### REQUIRED ACTION
Set down nothing but the lines from the one containing "blue house: 2 -> 0" to the final line of the material, exactly as written, and drop the pictures.

### PROVIDED ENTRIES
* * *
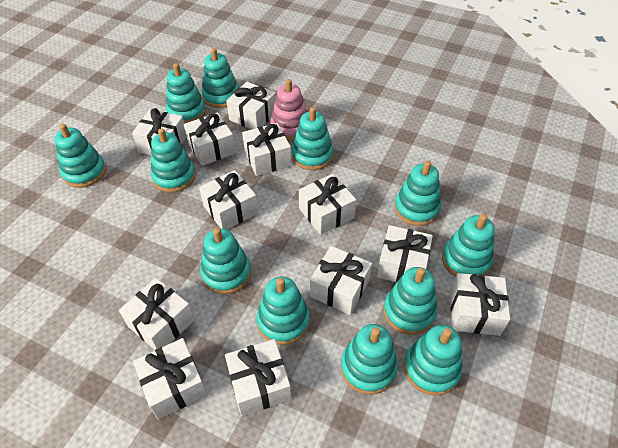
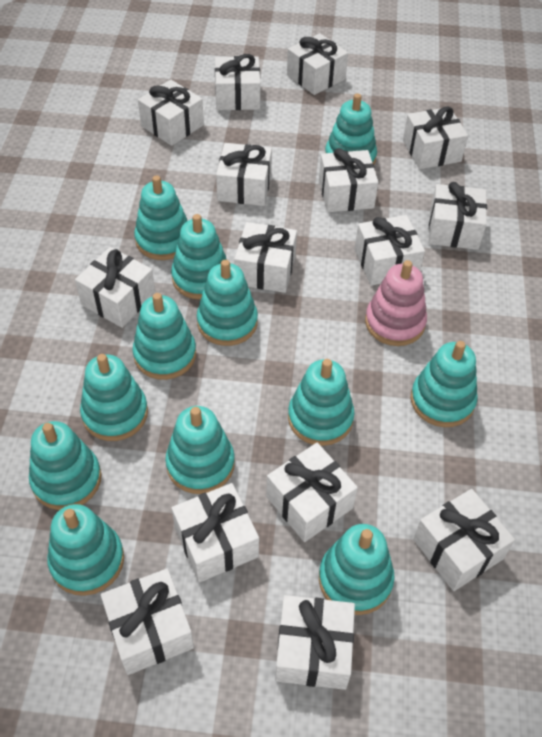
white gift: 12 -> 15

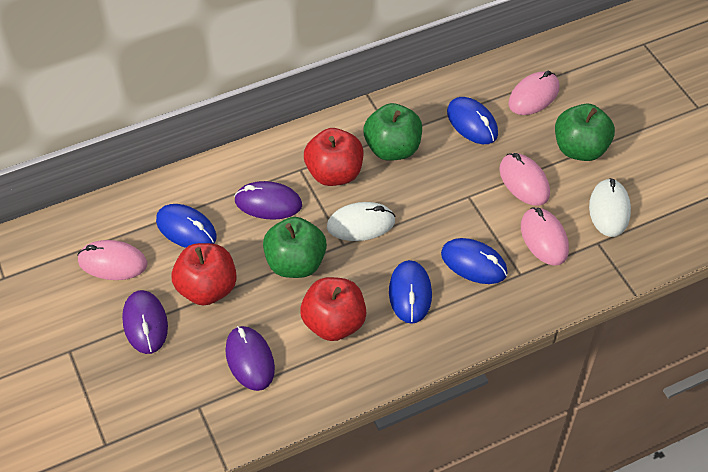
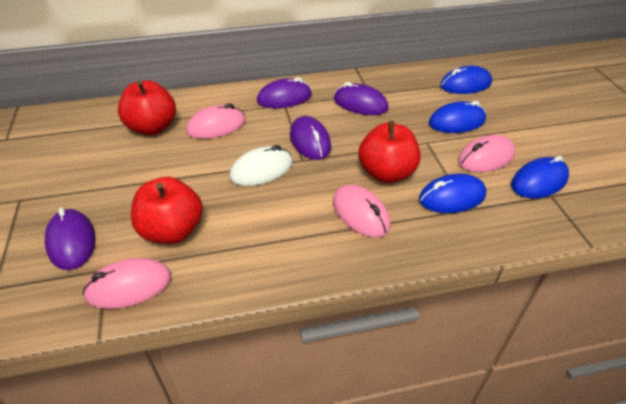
green apple: 3 -> 0
purple mouse: 3 -> 4
white mouse: 2 -> 1

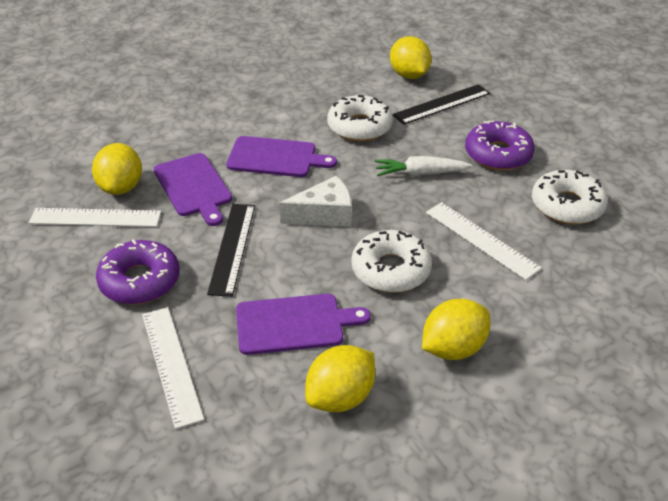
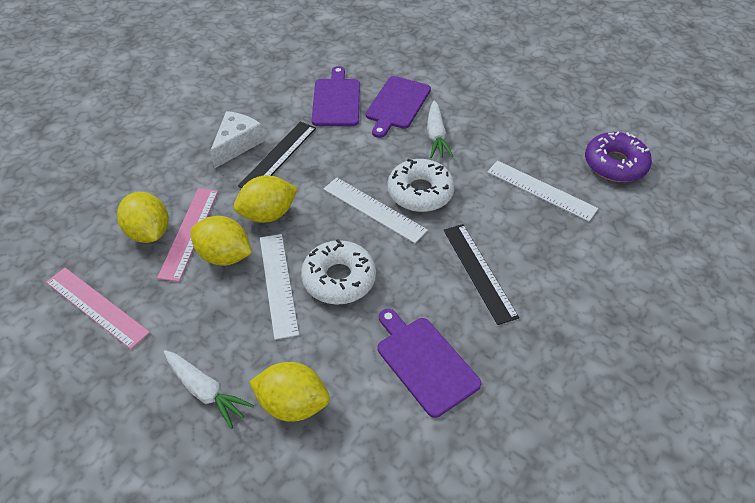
pink ruler: 0 -> 2
purple donut: 2 -> 1
white carrot: 1 -> 2
white donut: 3 -> 2

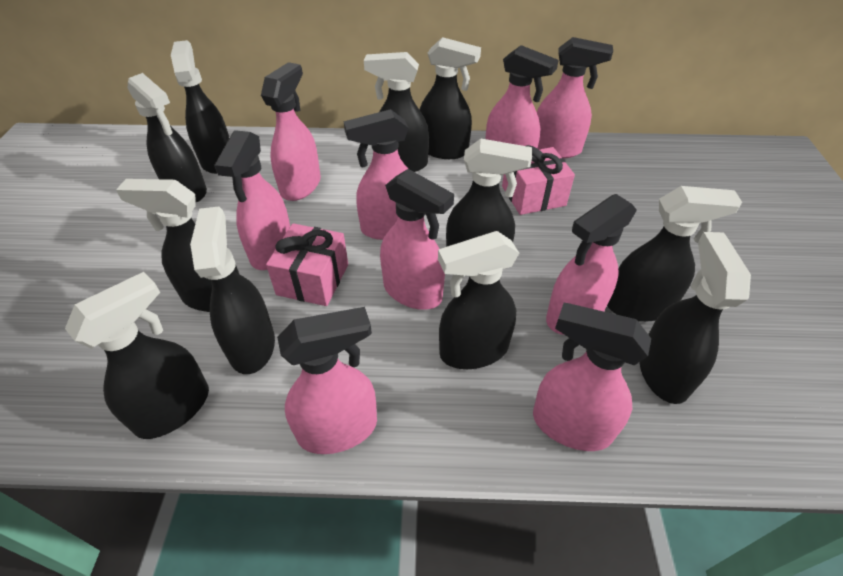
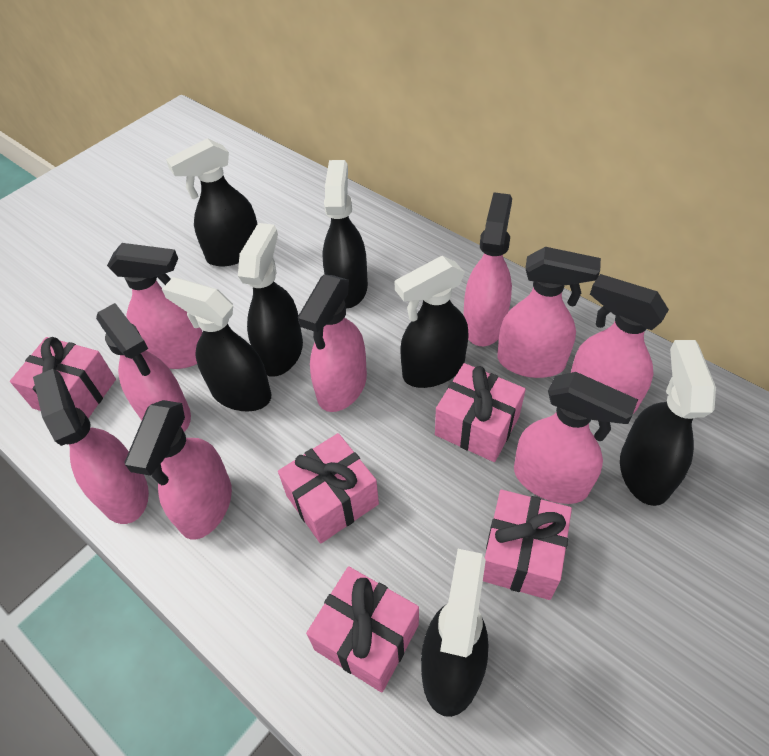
black spray bottle: 11 -> 7
pink gift: 2 -> 5

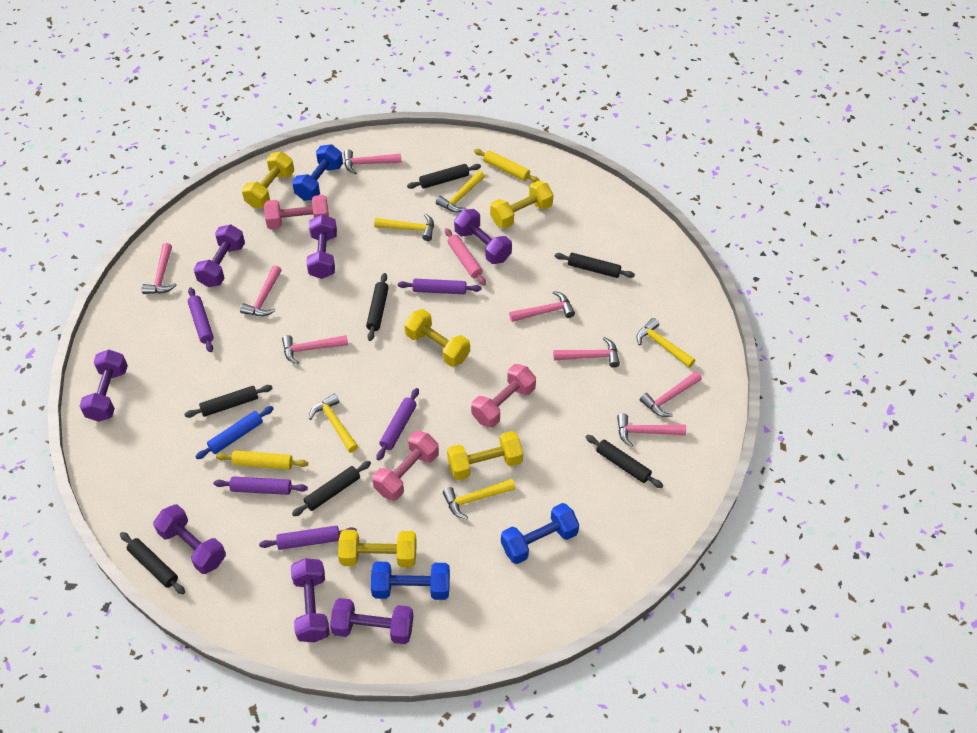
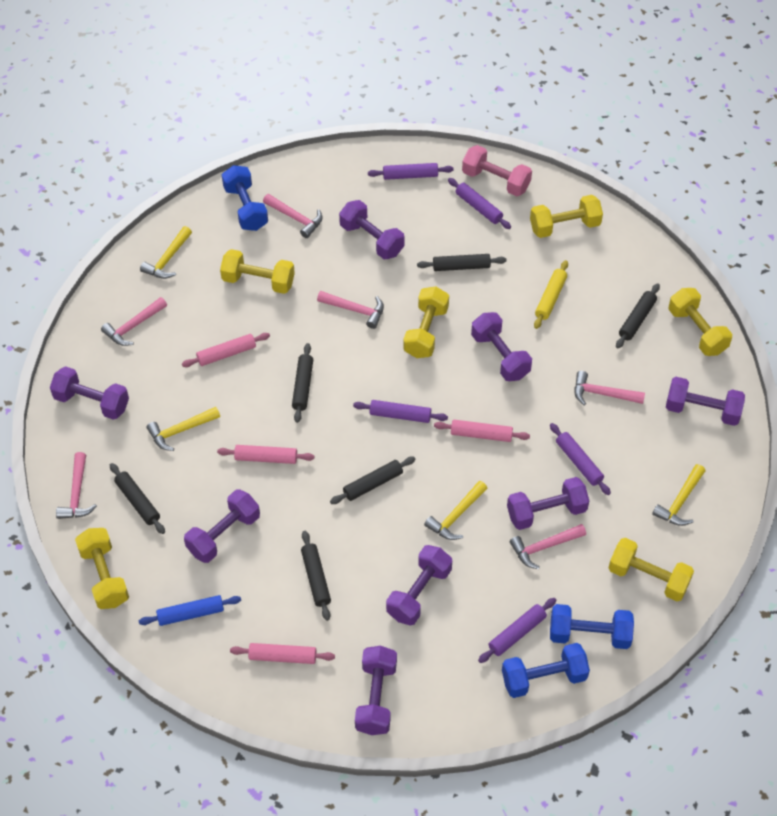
black rolling pin: 7 -> 6
pink dumbbell: 3 -> 1
pink hammer: 8 -> 6
pink rolling pin: 1 -> 4
purple dumbbell: 7 -> 8
yellow dumbbell: 5 -> 6
yellow hammer: 5 -> 4
yellow rolling pin: 2 -> 1

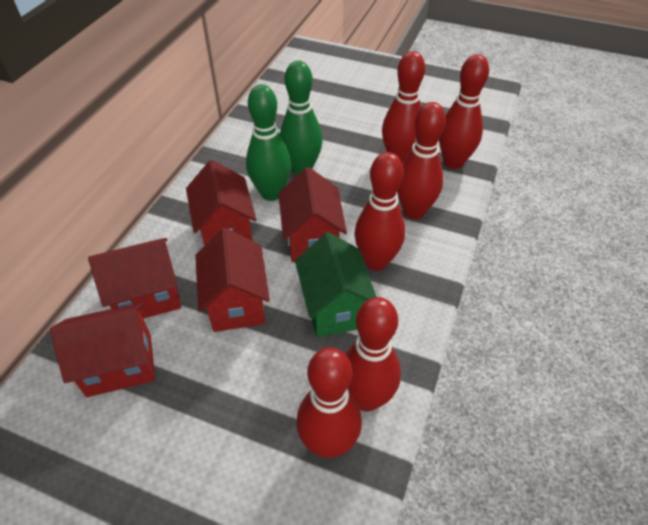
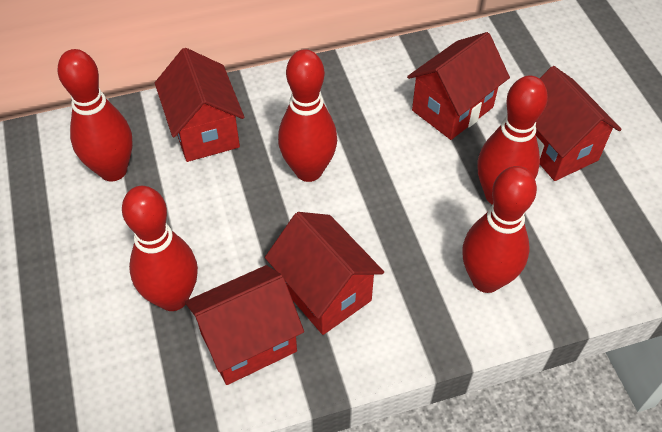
green bowling pin: 2 -> 0
green house: 1 -> 0
red bowling pin: 6 -> 5

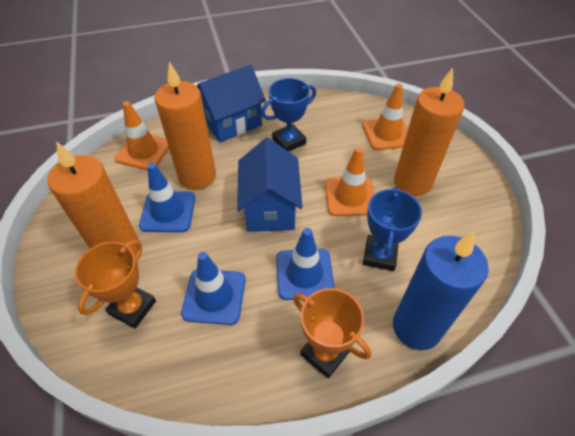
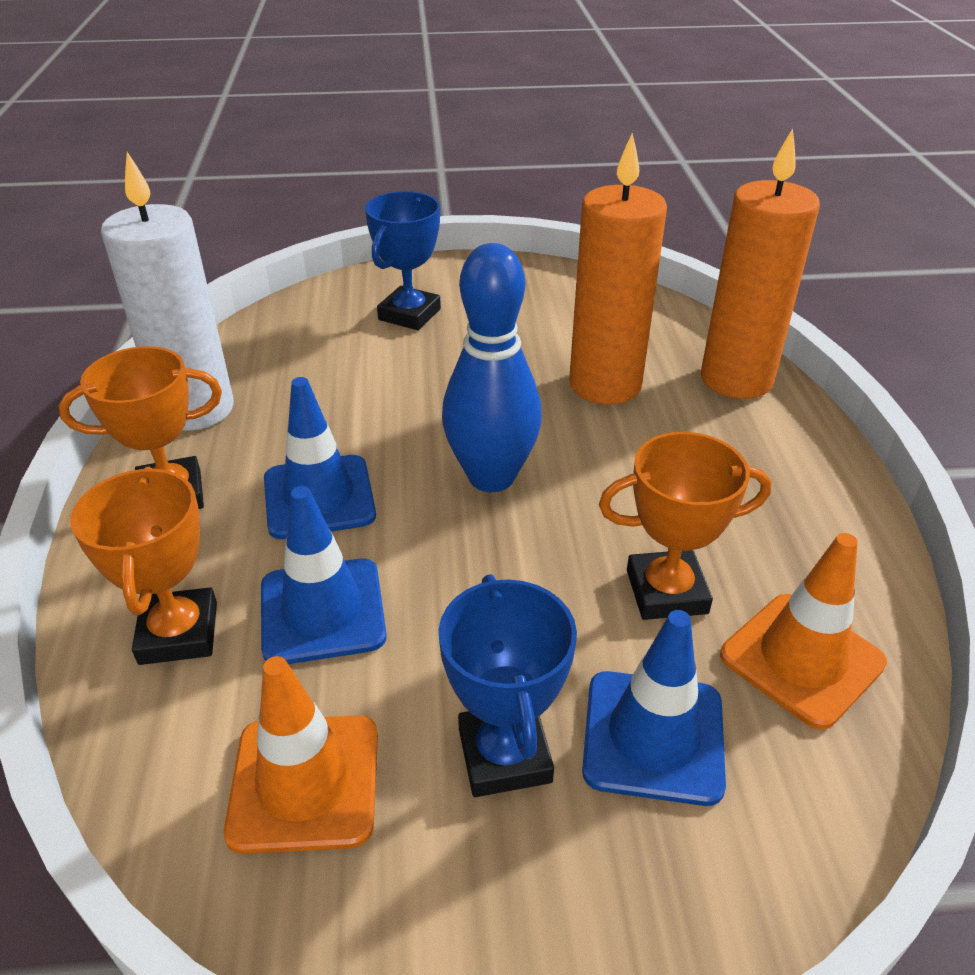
blue bowling pin: 0 -> 1
blue candle: 1 -> 0
blue house: 2 -> 0
orange candle: 3 -> 2
orange traffic cone: 3 -> 2
orange trophy: 2 -> 3
white candle: 0 -> 1

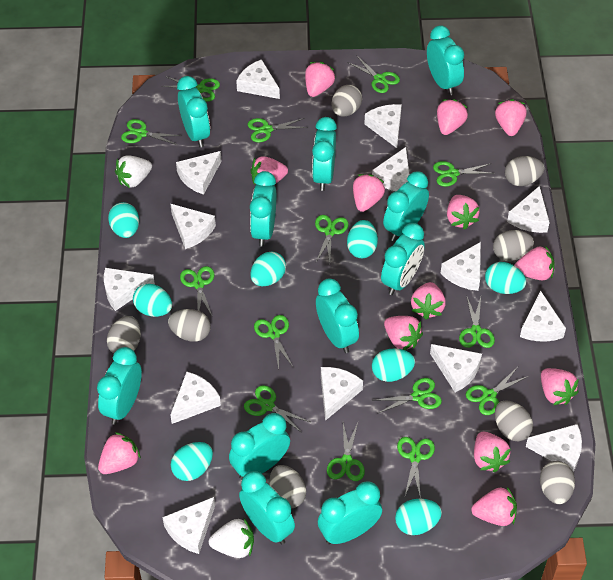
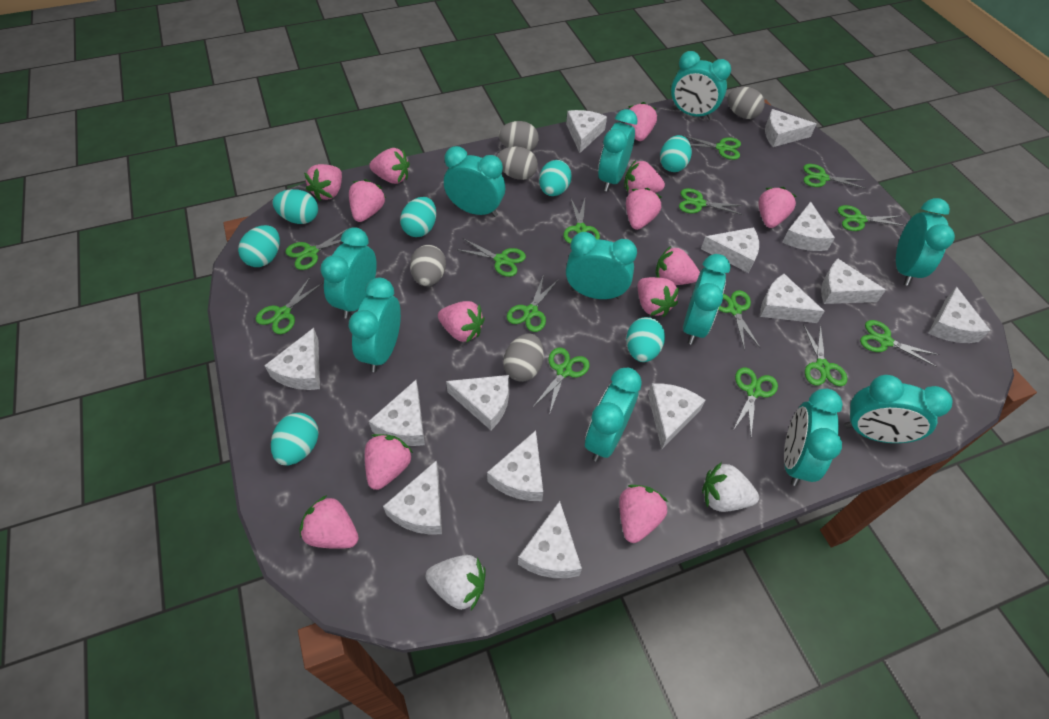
grey egg: 8 -> 5
turquoise egg: 8 -> 7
* * *
### TASK OUTPUT
blue house: 2 -> 0
orange candle: 3 -> 2
orange traffic cone: 3 -> 2
orange trophy: 2 -> 3
white candle: 0 -> 1

grey egg: 8 -> 5
turquoise egg: 8 -> 7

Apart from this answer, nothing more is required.